### WHAT THE TASK ASKS
Your job with the data below: print everything from the line that holds "D1: schottky BAT85" down to the line that holds "R9: 3.9k (GND, VP2) -> 8.2k (GND, VP2)", ends included, exactly, and nothing else.
■ ■ ■ ■ ■ ■ ■
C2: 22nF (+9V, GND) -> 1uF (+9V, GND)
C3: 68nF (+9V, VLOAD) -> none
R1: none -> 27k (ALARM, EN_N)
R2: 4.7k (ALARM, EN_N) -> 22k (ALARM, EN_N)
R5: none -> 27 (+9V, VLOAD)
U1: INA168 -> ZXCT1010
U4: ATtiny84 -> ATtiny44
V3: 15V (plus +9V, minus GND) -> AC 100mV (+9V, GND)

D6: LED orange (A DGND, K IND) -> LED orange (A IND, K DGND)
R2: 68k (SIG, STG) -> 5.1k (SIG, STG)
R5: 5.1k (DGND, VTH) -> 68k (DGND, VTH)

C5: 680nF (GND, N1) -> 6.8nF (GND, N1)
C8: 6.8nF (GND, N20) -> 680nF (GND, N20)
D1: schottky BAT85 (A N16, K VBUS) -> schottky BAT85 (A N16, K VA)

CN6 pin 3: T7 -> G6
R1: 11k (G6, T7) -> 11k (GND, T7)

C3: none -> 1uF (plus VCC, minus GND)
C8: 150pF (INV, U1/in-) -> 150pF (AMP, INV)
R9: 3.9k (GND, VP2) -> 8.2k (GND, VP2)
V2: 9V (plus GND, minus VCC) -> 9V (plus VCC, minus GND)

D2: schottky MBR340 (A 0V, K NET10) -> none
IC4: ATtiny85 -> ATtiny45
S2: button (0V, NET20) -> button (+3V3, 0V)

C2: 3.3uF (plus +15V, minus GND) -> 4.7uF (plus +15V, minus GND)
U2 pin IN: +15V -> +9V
■ ■ ■ ■ ■ ■ ■
### THE ANSWER
D1: schottky BAT85 (A N16, K VBUS) -> schottky BAT85 (A N16, K VA)

CN6 pin 3: T7 -> G6
R1: 11k (G6, T7) -> 11k (GND, T7)

C3: none -> 1uF (plus VCC, minus GND)
C8: 150pF (INV, U1/in-) -> 150pF (AMP, INV)
R9: 3.9k (GND, VP2) -> 8.2k (GND, VP2)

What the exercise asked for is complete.